Assigned task:
Work out how many lines in the listing below carry the word "minus". Give that number alone.

------ Input material

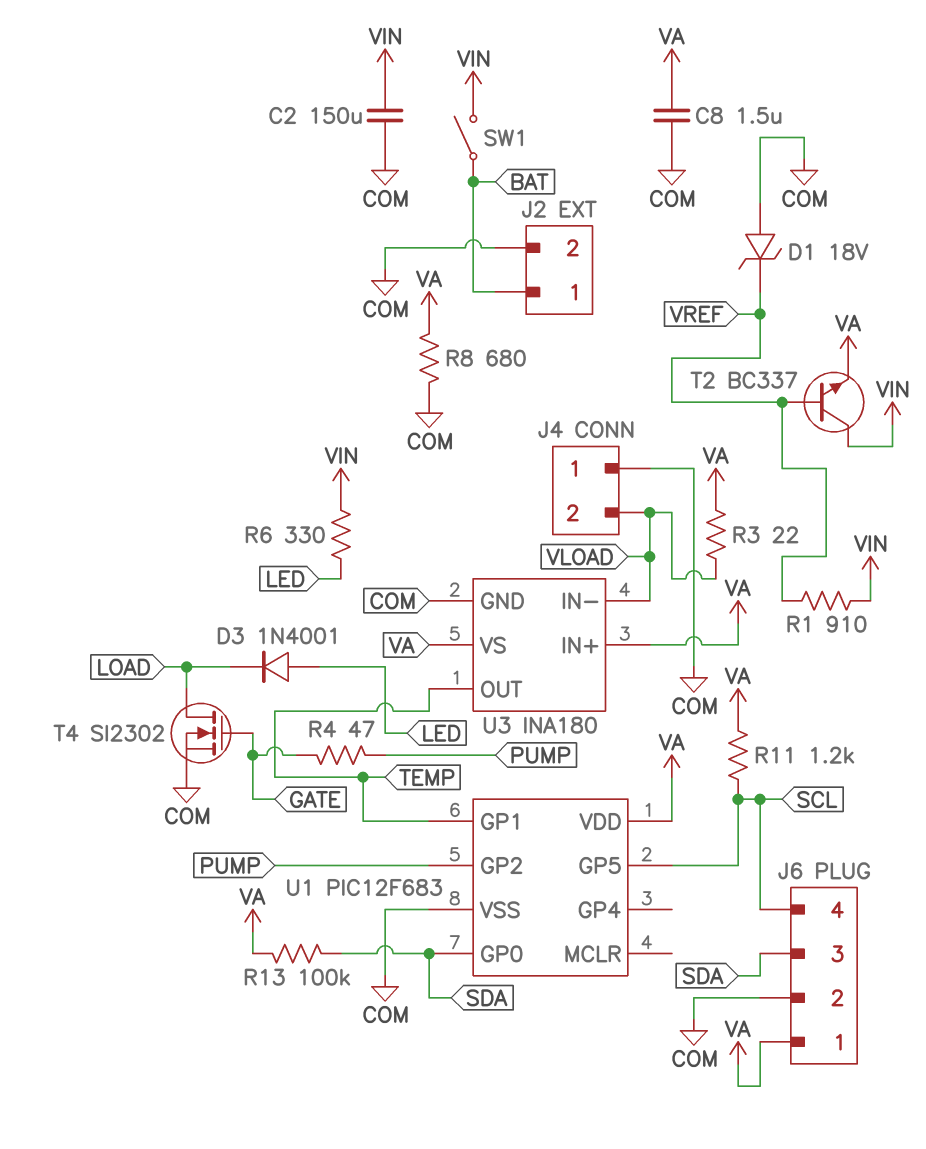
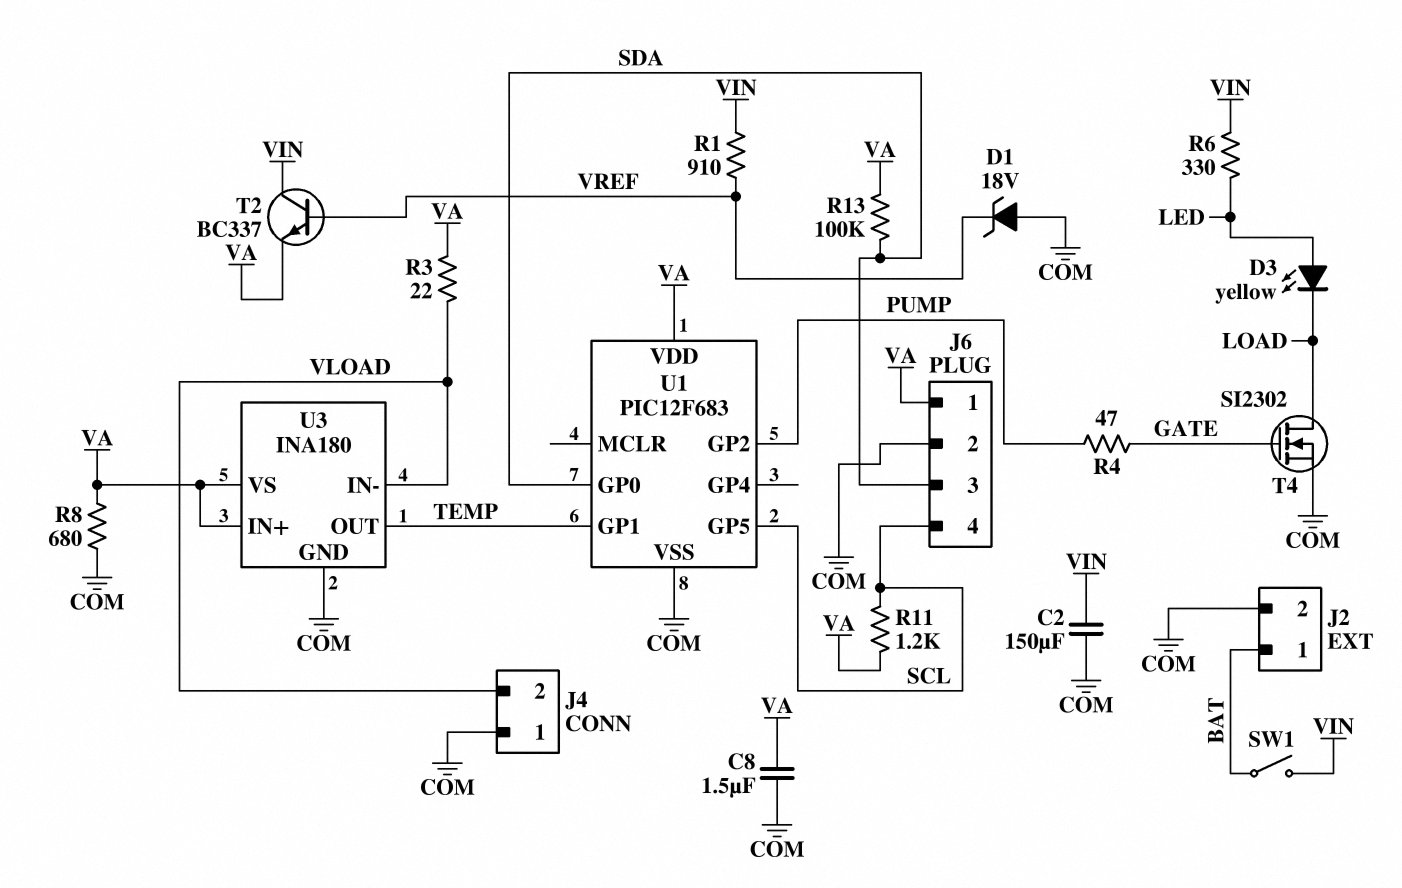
D3: diode 1N4001 (A LED, K LOAD) -> LED yellow (A LED, K LOAD)

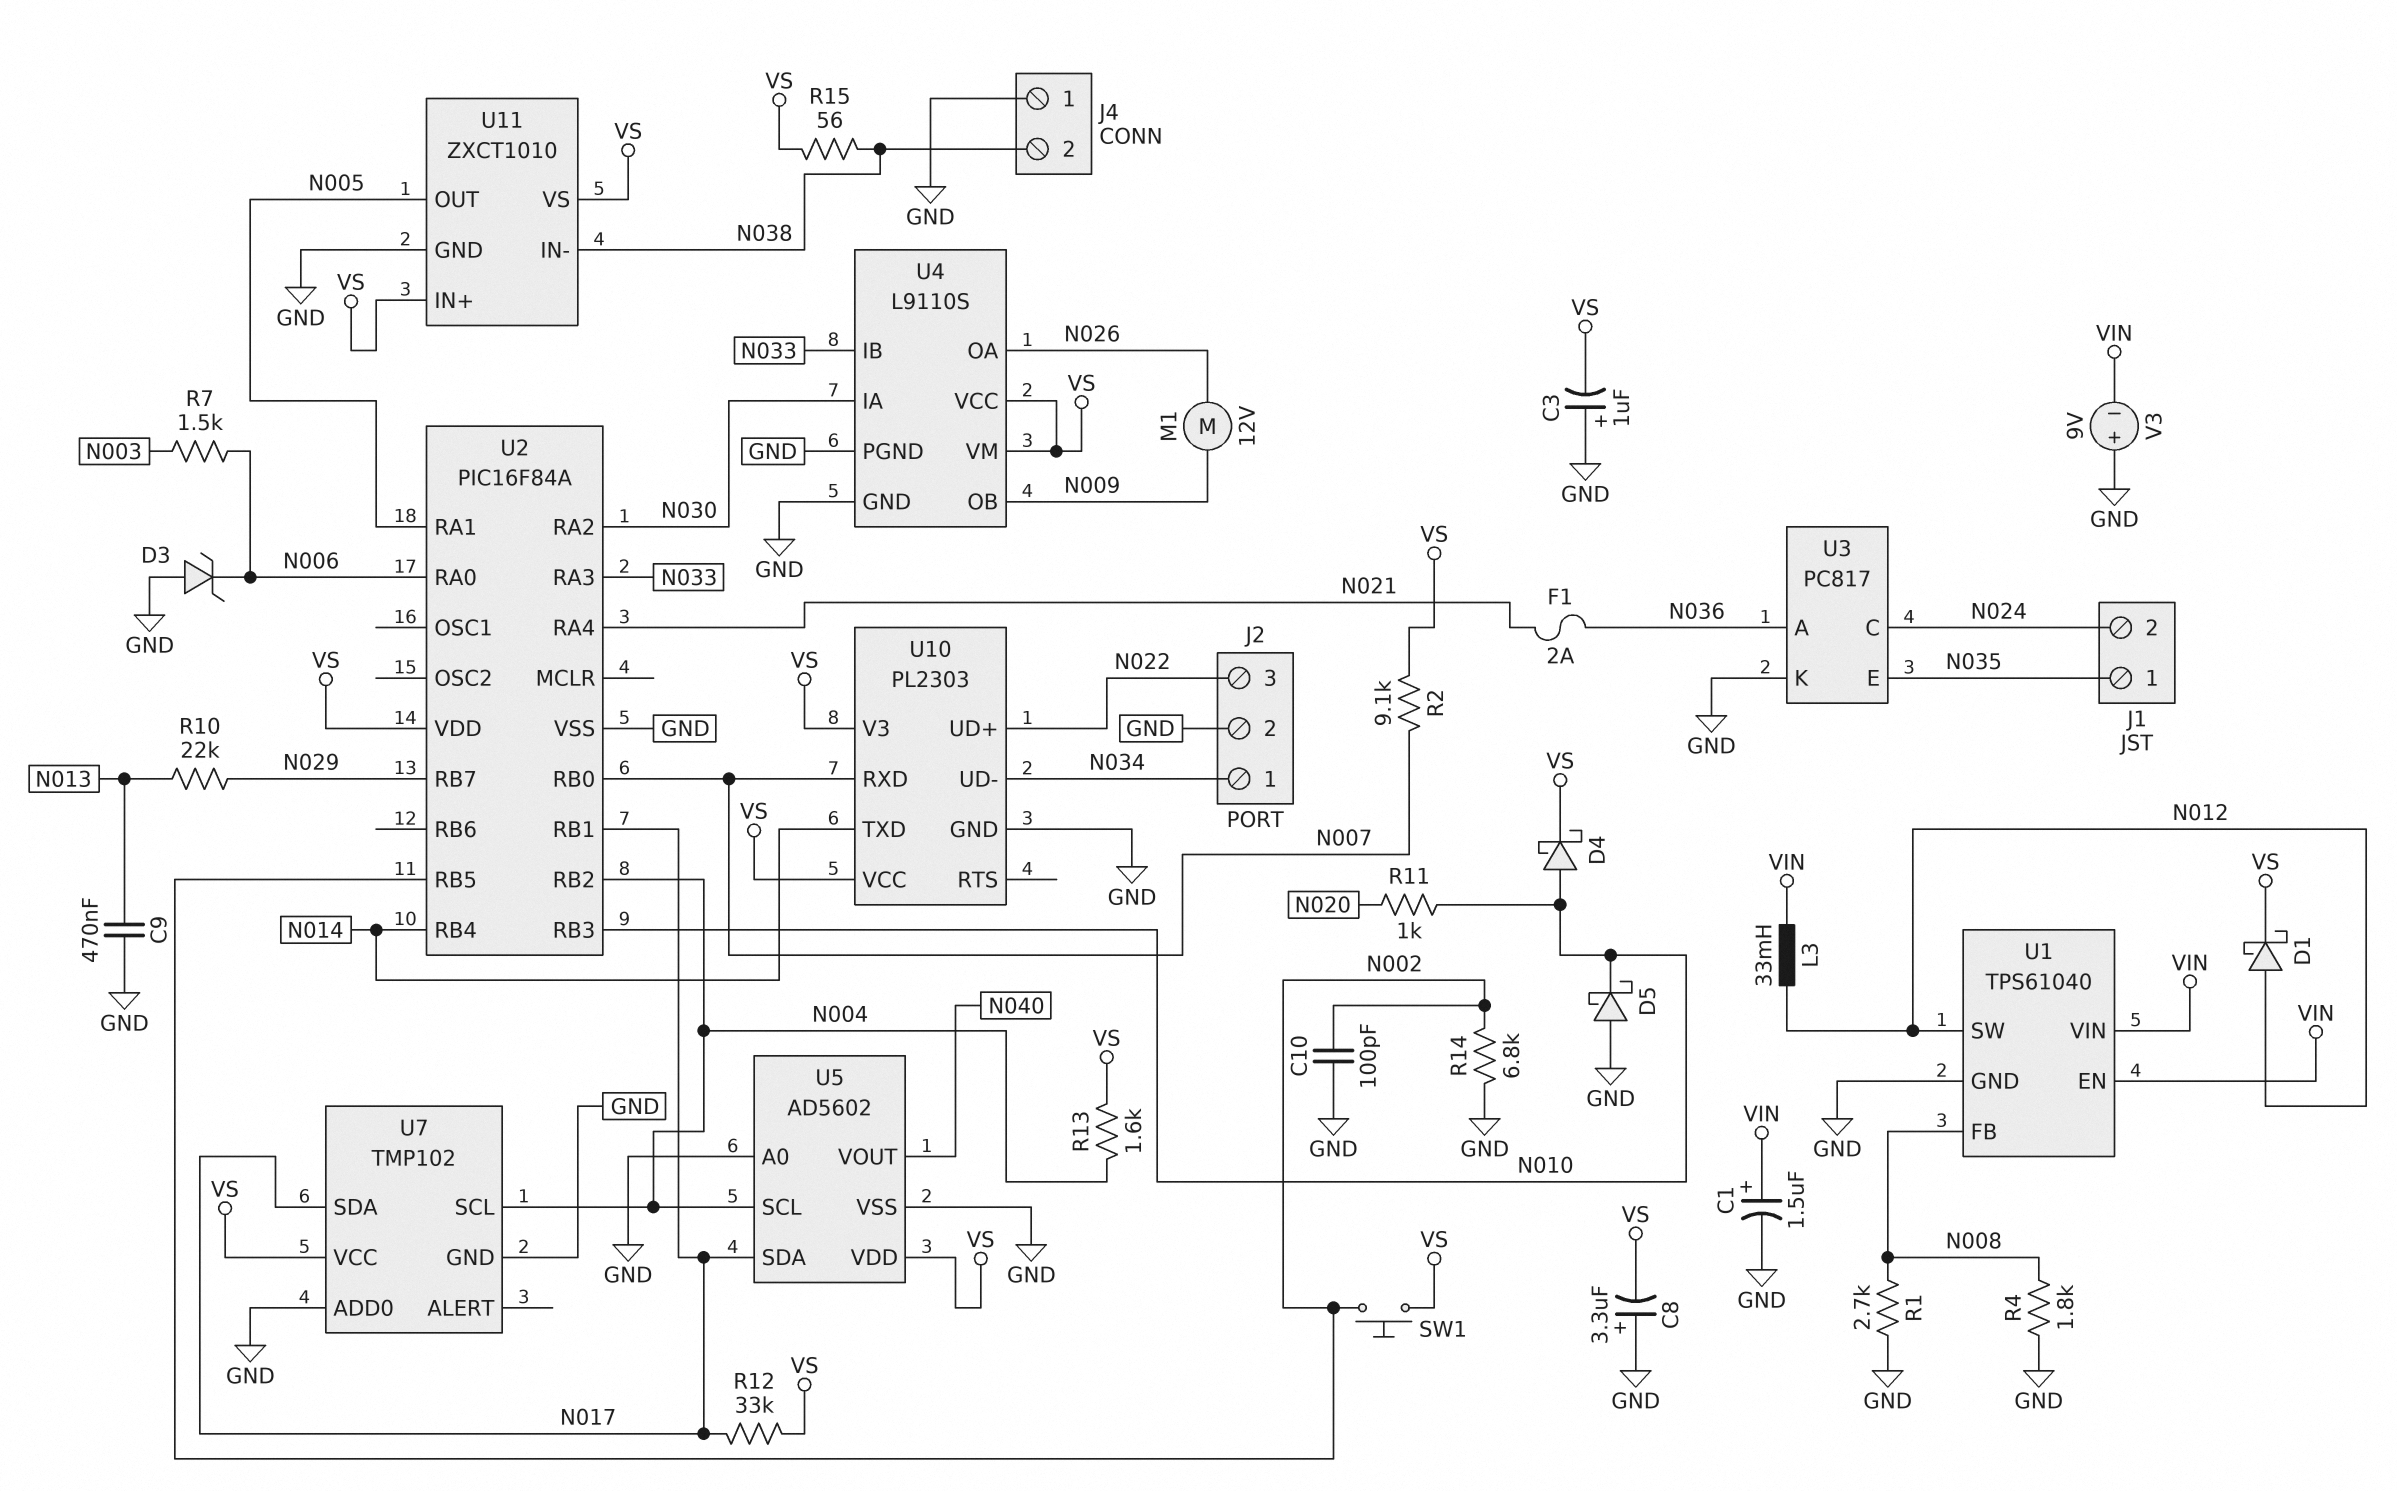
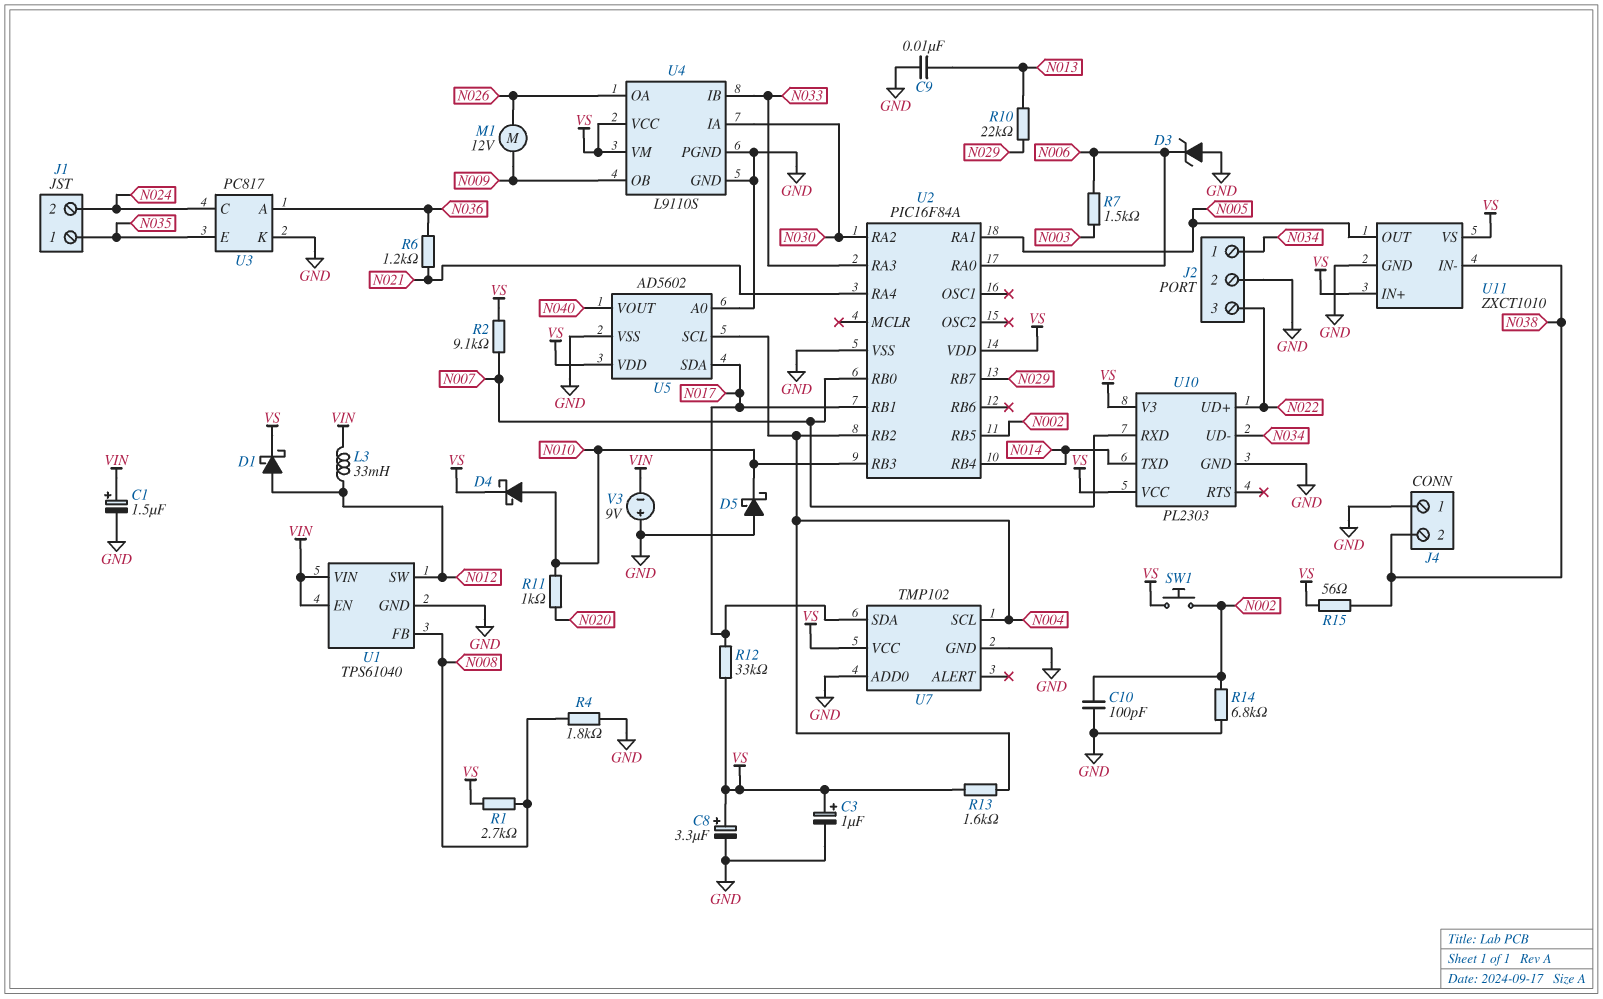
C3: 1uF (plus GND, minus VS) -> 1uF (plus VS, minus GND)
C8: 3.3uF (plus GND, minus VS) -> 3.3uF (plus VS, minus GND)
C9: 470nF (GND, N013) -> 10nF (GND, N013)
F1: 2A (N021, N036) -> none
R1: 2.7k (GND, N008) -> 2.7k (N008, VS)
R6: none -> 1.2k (N021, N036)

------------

Result for this task:
2